▶ EXERCISE DESCRIPTION:
Using the listing below, set down each line from the line containing "yellow pencil eraser" through the line containing "eraser (no. 2 from left)", both ends included, exactly and with nothing added.

▶ DATA IN THIS EXERCISE:
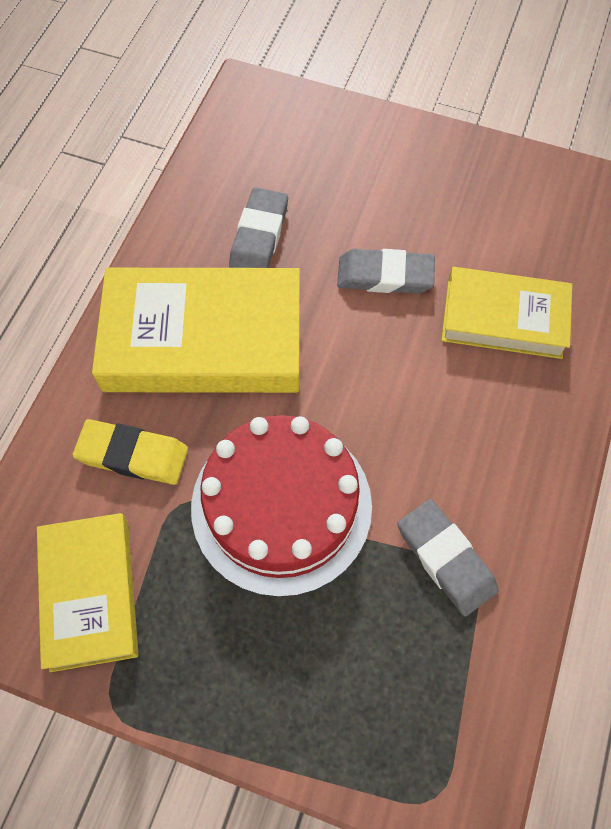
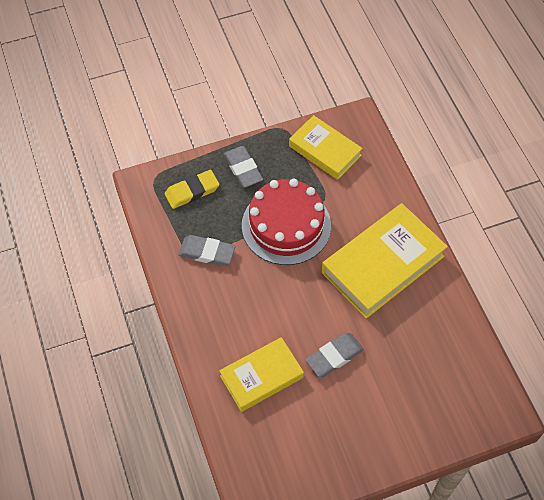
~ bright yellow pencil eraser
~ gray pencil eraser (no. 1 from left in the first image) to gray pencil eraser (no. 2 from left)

...

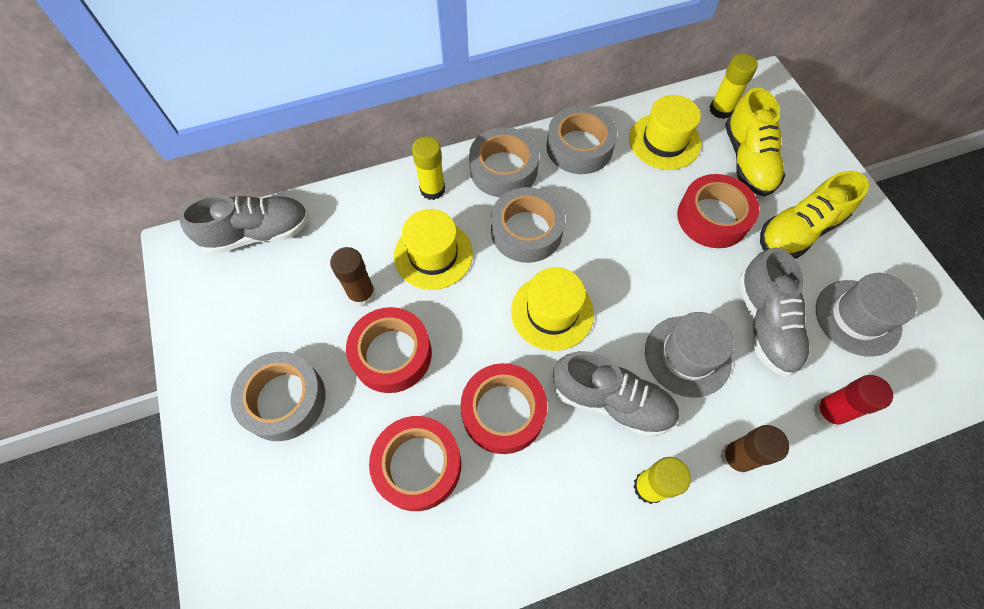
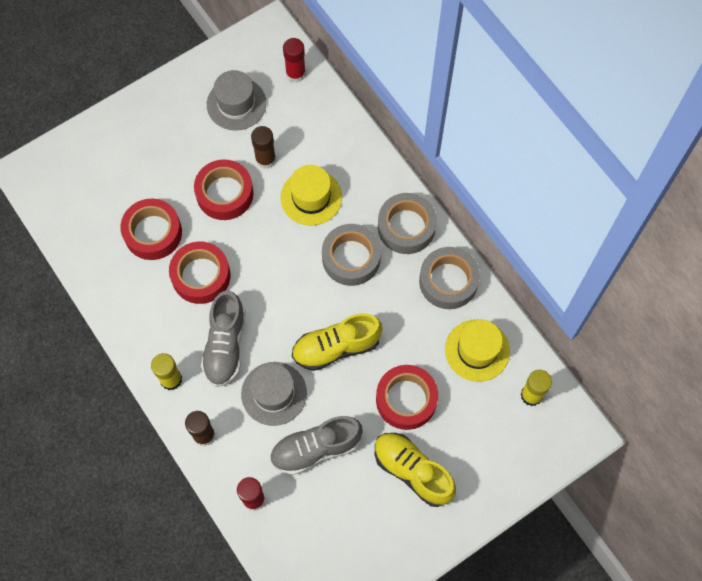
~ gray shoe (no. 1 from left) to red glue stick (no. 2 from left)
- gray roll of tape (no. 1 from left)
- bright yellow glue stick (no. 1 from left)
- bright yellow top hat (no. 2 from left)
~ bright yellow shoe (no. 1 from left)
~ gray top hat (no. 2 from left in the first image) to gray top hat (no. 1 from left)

---

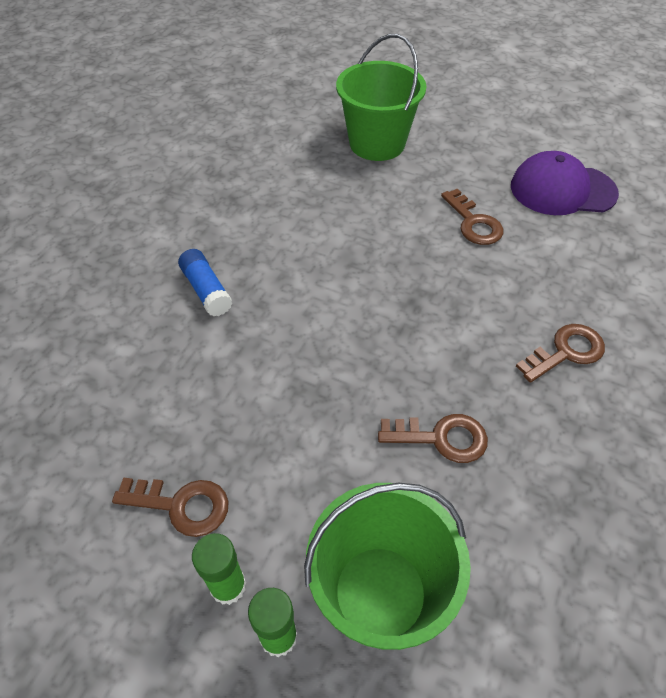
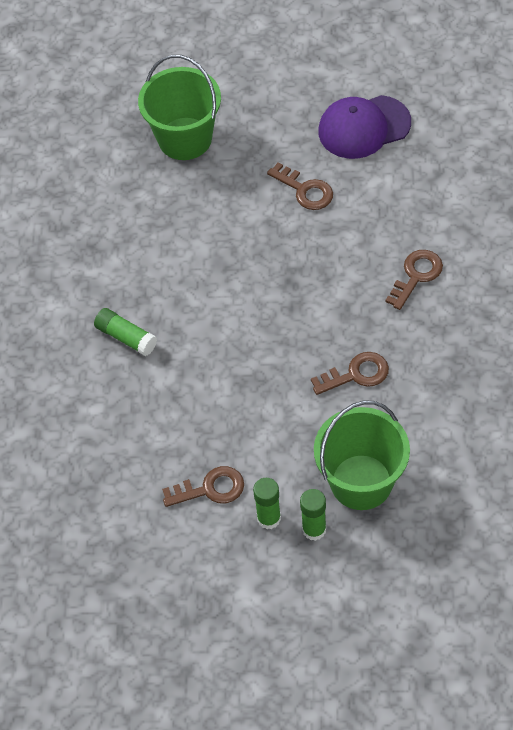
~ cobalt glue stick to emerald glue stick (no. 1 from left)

▶ RESPONSE TO THE TASK:
~ bright yellow pencil eraser
~ gray pencil eraser (no. 1 from left in the first image) to gray pencil eraser (no. 2 from left)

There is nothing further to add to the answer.